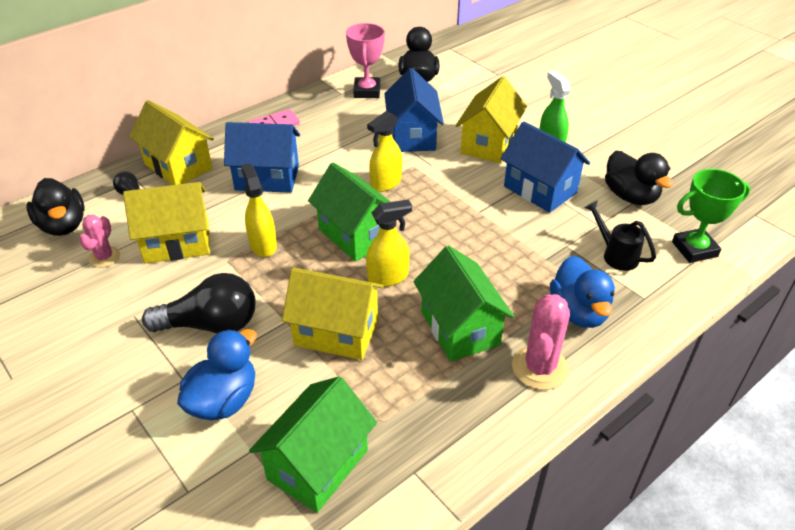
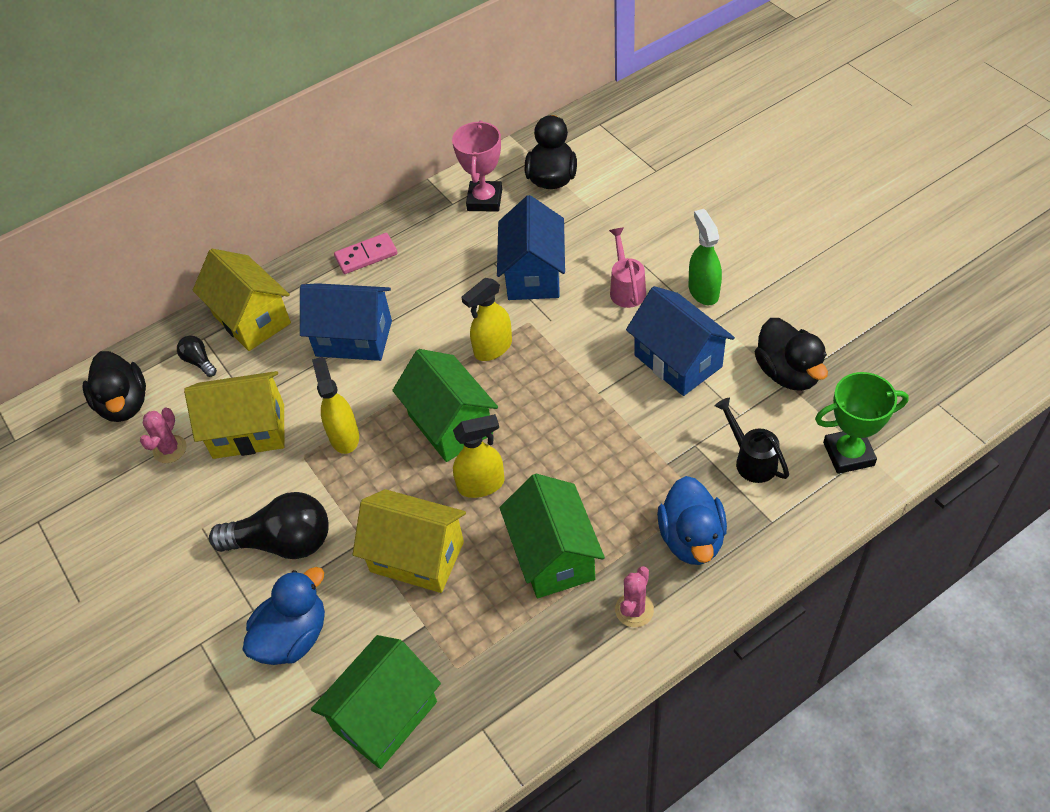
camera: 10 degrees right, 10 degrees up
(489, 144) = (626, 288): yellow house -> pink watering can
(539, 368) = (634, 610): pink cactus -> pink cactus, size x0.62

+++

*Task instructions*: All lines that contain the word "pink" should be copied from the listing.

*Written answer*:
(489, 144) = (626, 288): yellow house -> pink watering can
(539, 368) = (634, 610): pink cactus -> pink cactus, size x0.62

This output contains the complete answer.